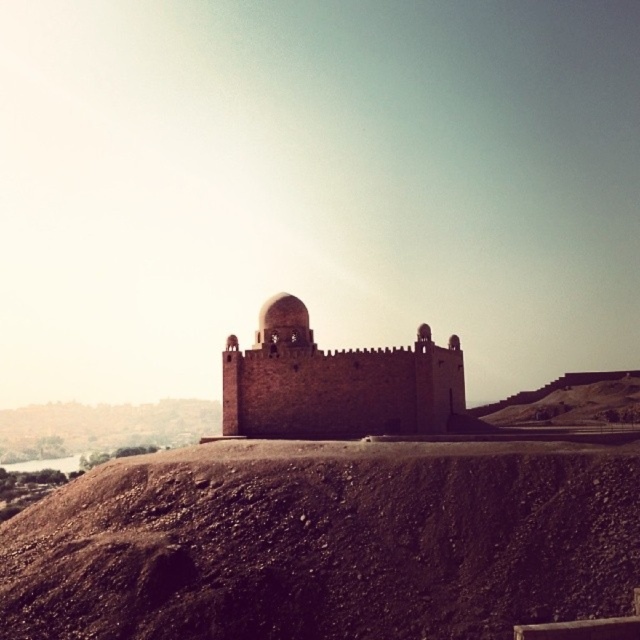
You are an archaeologist examining the site from a distance. You notice the brown dirt mound at center and the matte stone dome at center. Which object is positioned to the right of the other?

The brown dirt mound at center is positioned to the right of the matte stone dome at center.

Consider the image. You are a hiker who wants to climb the brown stone fort at center. You see a brown dirt mound at center nearby. Which one is taller?

The brown stone fort at center is taller than the brown dirt mound at center.

You are standing at the base of the hill and want to reach the brown stone fort at center. If your walking speed is 3 feet per second, how many seconds will it take you to reach the fort?

The distance between you and the brown stone fort at center is 272.91 feet. At a walking speed of 3 feet per second, it will take approximately 90.97 seconds to reach the fort.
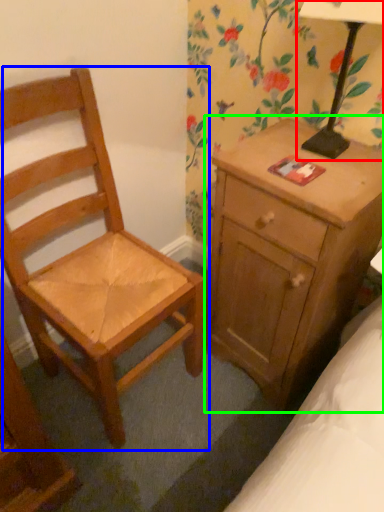
Question: Which object is the closest to the table lamp (highlighted by a red box)? Choose among these: chair (highlighted by a blue box) or nightstand (highlighted by a green box).

Choices:
 (A) chair
 (B) nightstand

Answer: (B)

· · · · ·

__Problem statement__: Write out the records again, swapping every "fort" for "tower" and keeping everything else unchanged. Leave out the pictures.

__Problem solution__:
You are an archaeologist examining the site from a distance. You notice the brown dirt mound at center and the matte stone dome at center. Which object is positioned to the right of the other?

The brown dirt mound at center is positioned to the right of the matte stone dome at center.

Consider the image. You are a hiker who wants to climb the brown stone tower at center. You see a brown dirt mound at center nearby. Which one is taller?

The brown stone tower at center is taller than the brown dirt mound at center.

You are standing at the base of the hill and want to reach the brown stone tower at center. If your walking speed is 3 feet per second, how many seconds will it take you to reach the tower?

The distance between you and the brown stone tower at center is 272.91 feet. At a walking speed of 3 feet per second, it will take approximately 90.97 seconds to reach the tower.
Question: Which object is the closest to the table lamp (highlighted by a red box)? Choose among these: chair (highlighted by a blue box) or nightstand (highlighted by a green box).

Choices:
 (A) chair
 (B) nightstand

Answer: (B)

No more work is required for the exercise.